▸ **EXERCISE INSTRUCTIONS**
Reproduce verbatim the rows below that begin at the one containing "turboprop [198, 241]" and stop after the one containing "tapes [168, 547]".

▸ **MATERIALS PROVIDED**
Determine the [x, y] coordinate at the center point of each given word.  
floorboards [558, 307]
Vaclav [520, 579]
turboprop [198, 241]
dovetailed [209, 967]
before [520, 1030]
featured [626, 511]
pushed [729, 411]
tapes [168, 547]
...
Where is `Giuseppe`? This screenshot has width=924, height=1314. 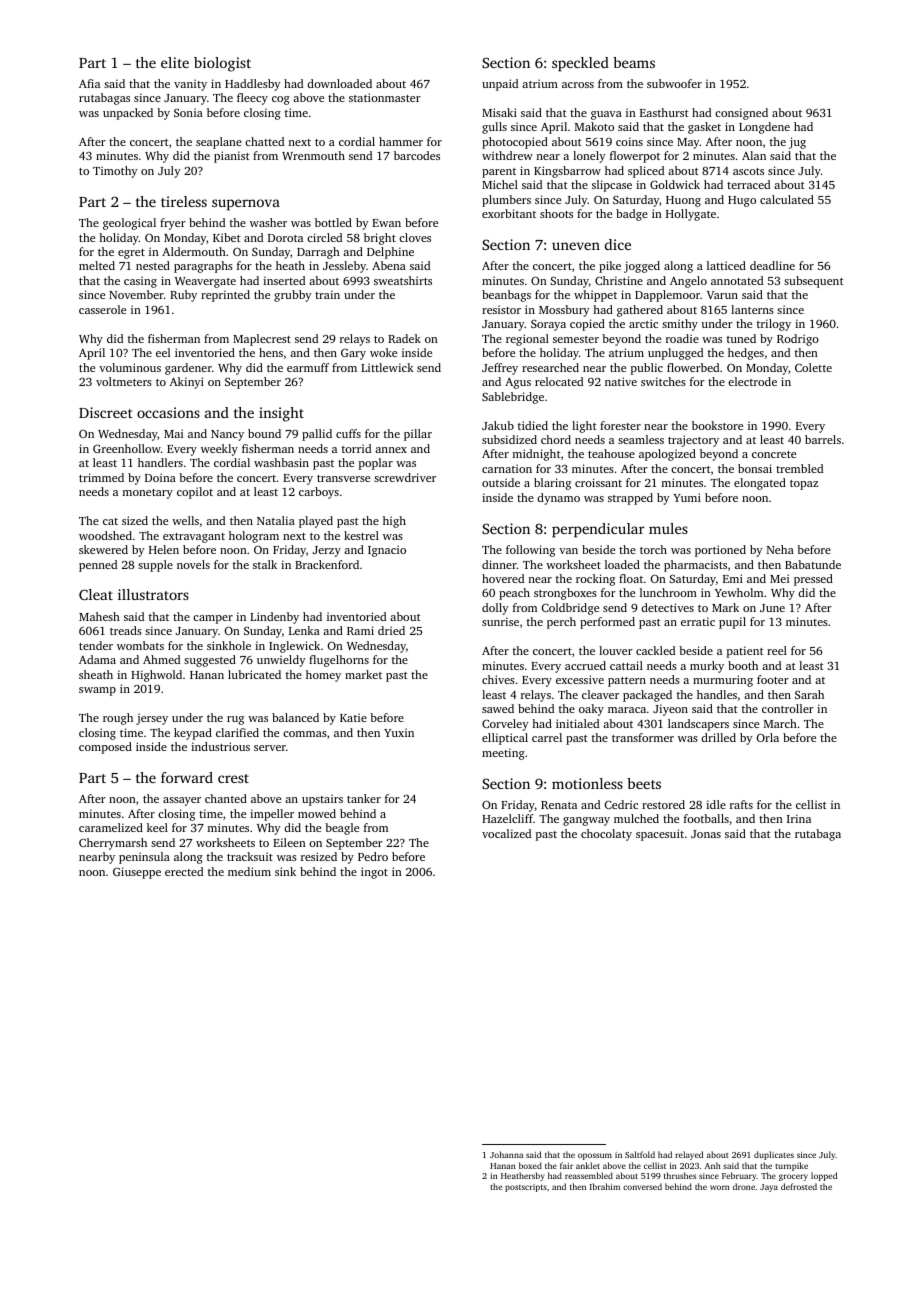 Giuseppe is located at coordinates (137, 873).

▸ **WRITTEN SOLUTION**
turboprop [198, 241]
dovetailed [209, 967]
before [520, 1030]
featured [626, 511]
pushed [729, 411]
tapes [168, 547]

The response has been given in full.